● **DIRECTIONS**:
Copy out each line of the data holding "Activity".
————
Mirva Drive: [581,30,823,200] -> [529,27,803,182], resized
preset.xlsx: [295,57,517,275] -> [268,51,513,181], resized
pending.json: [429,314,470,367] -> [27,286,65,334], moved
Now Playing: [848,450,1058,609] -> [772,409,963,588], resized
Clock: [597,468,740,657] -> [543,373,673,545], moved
————
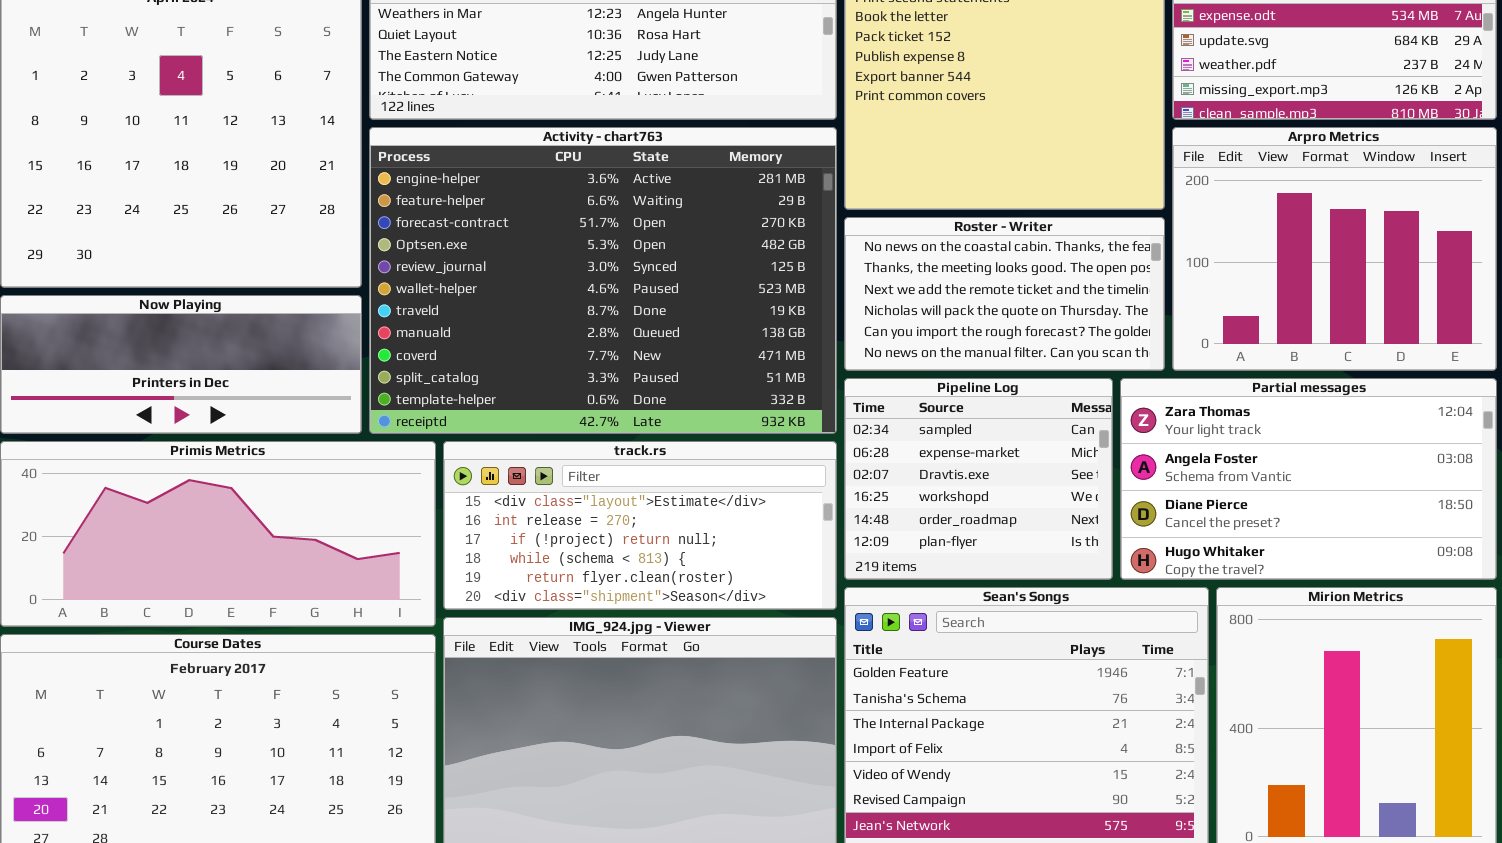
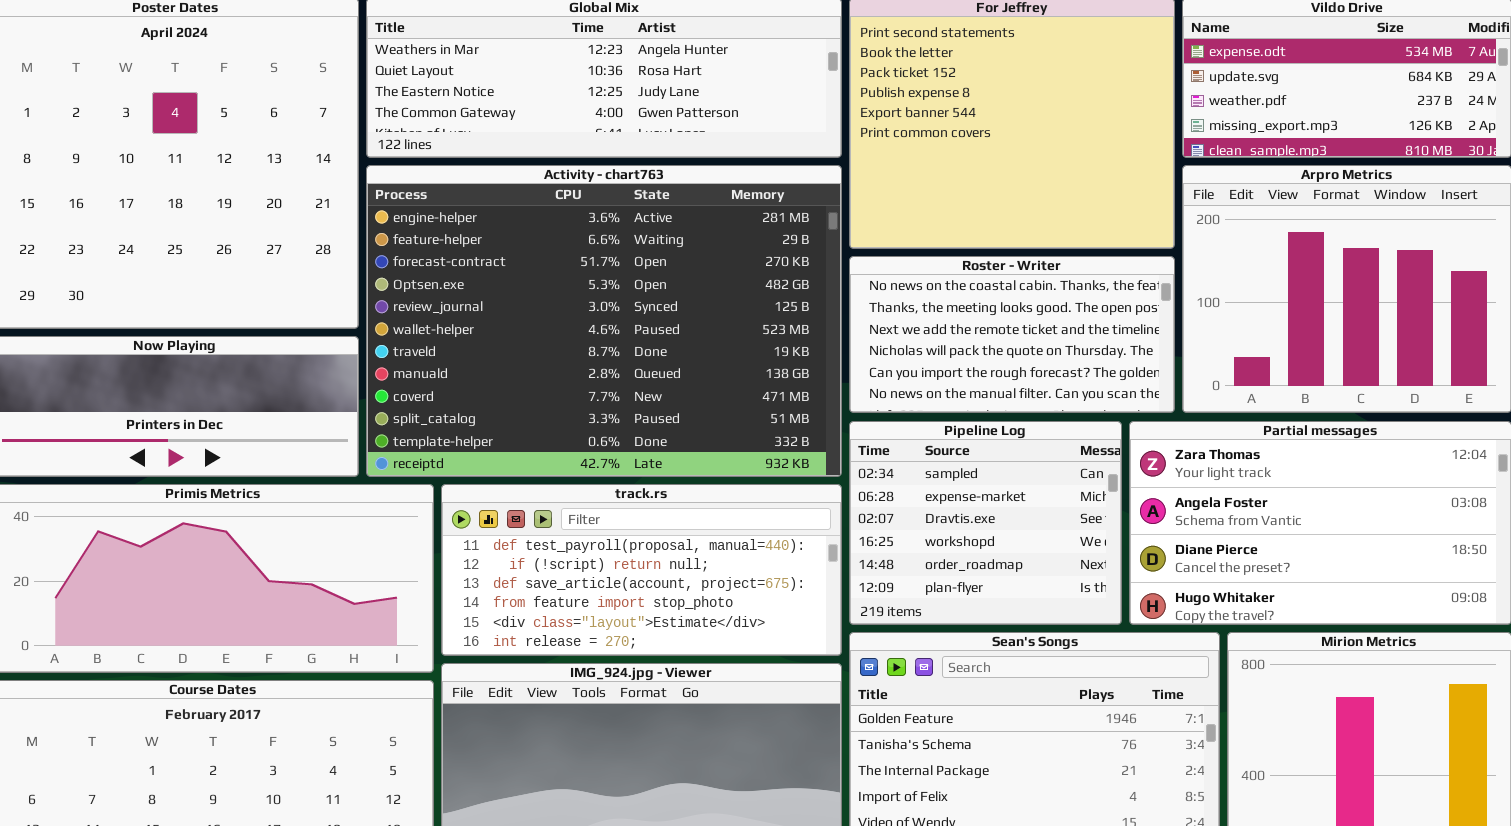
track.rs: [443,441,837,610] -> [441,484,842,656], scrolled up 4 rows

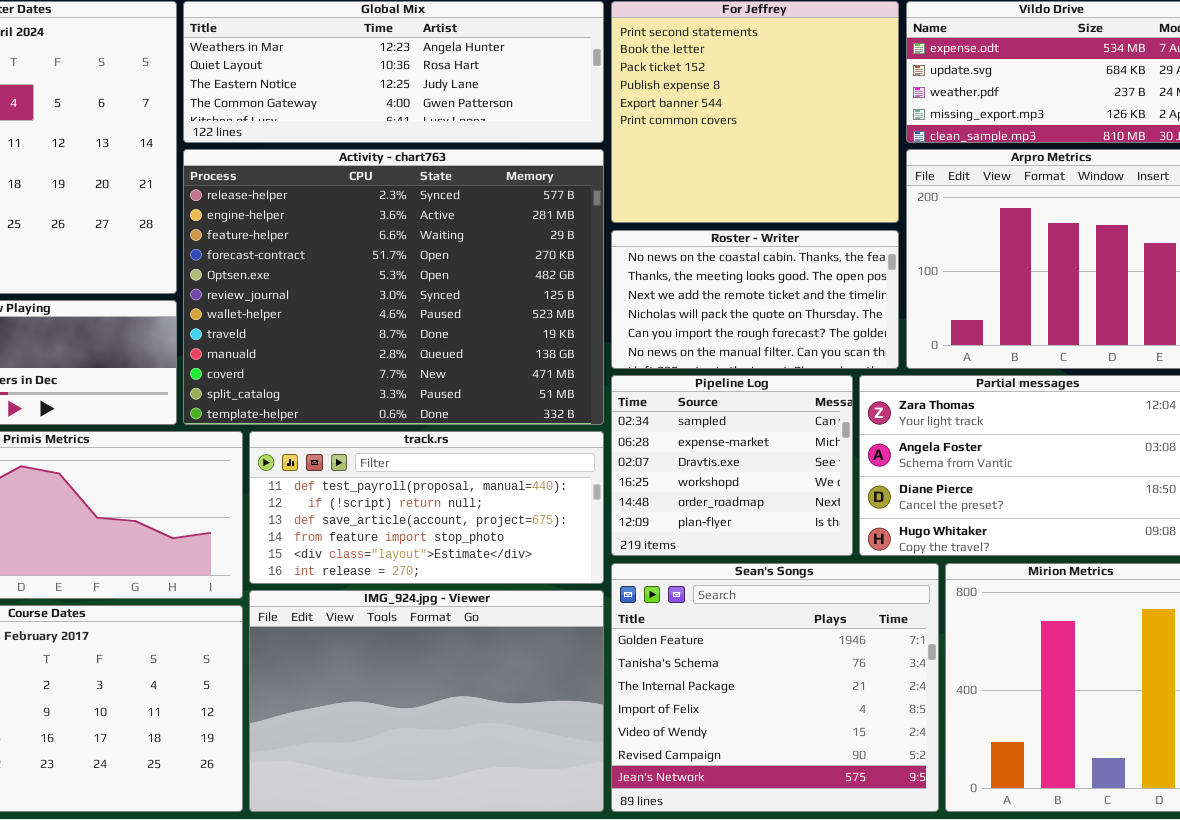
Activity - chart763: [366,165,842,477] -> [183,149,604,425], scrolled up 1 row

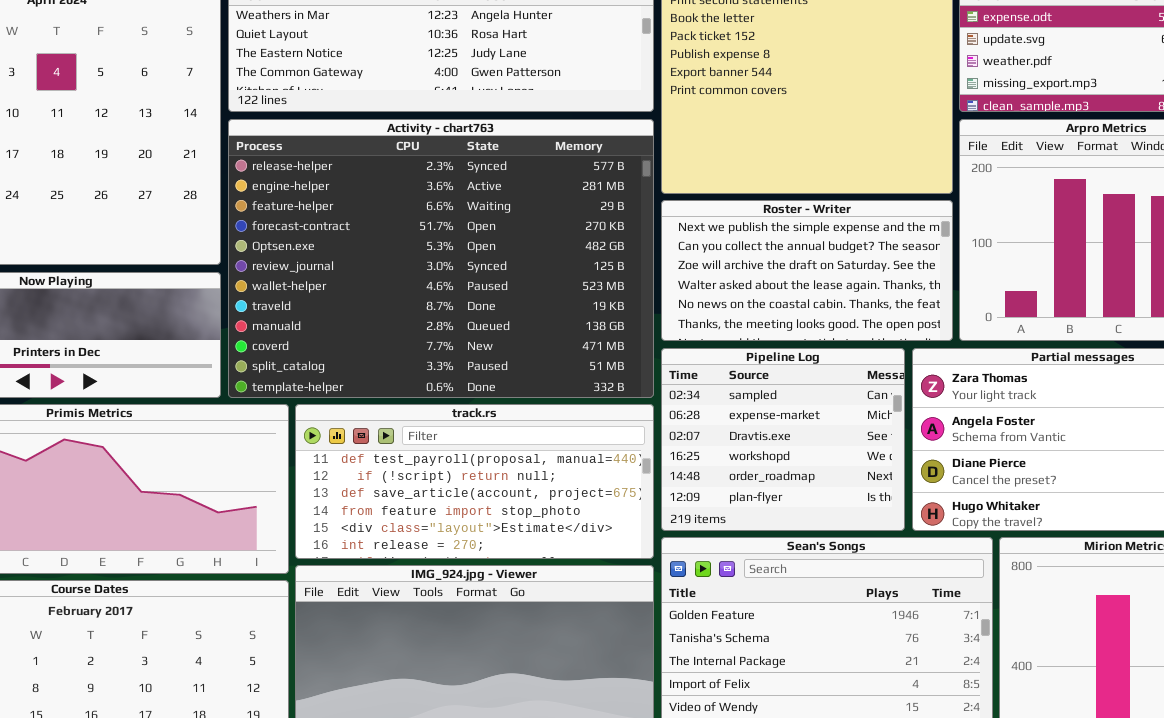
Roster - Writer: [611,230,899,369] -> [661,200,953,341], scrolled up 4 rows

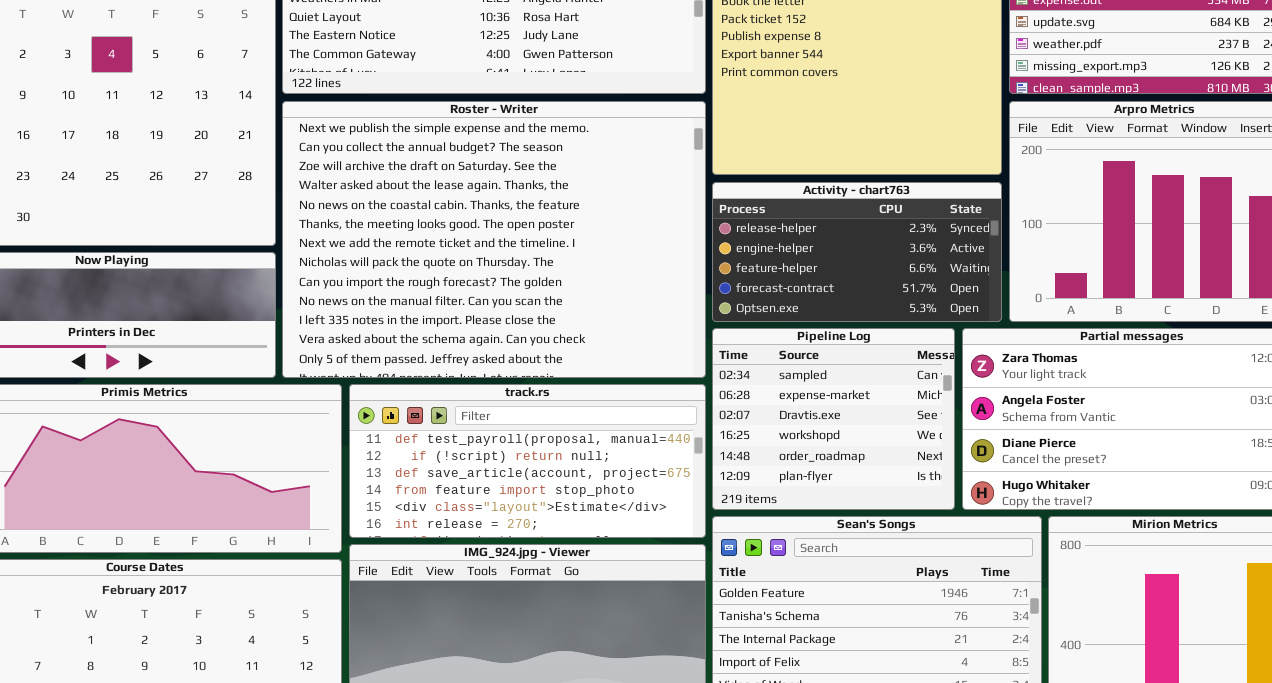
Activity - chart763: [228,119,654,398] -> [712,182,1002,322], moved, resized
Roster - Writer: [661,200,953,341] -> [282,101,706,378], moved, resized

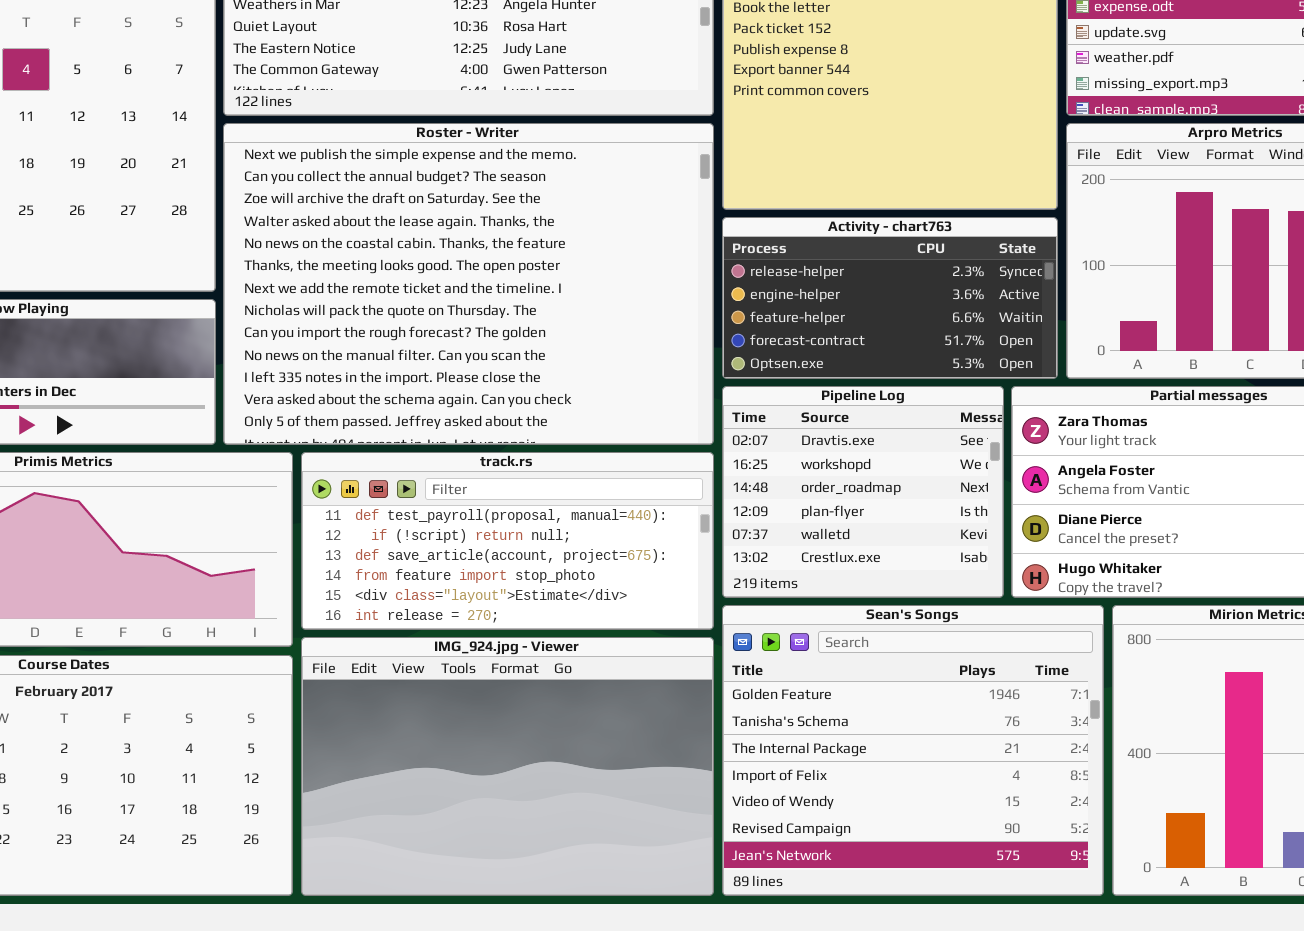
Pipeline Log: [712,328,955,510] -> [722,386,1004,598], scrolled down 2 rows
————
● **OUTPUT FOR THIS TASK**:
Activity - chart763: [366,165,842,477] -> [183,149,604,425], scrolled up 1 row
Activity - chart763: [228,119,654,398] -> [712,182,1002,322], moved, resized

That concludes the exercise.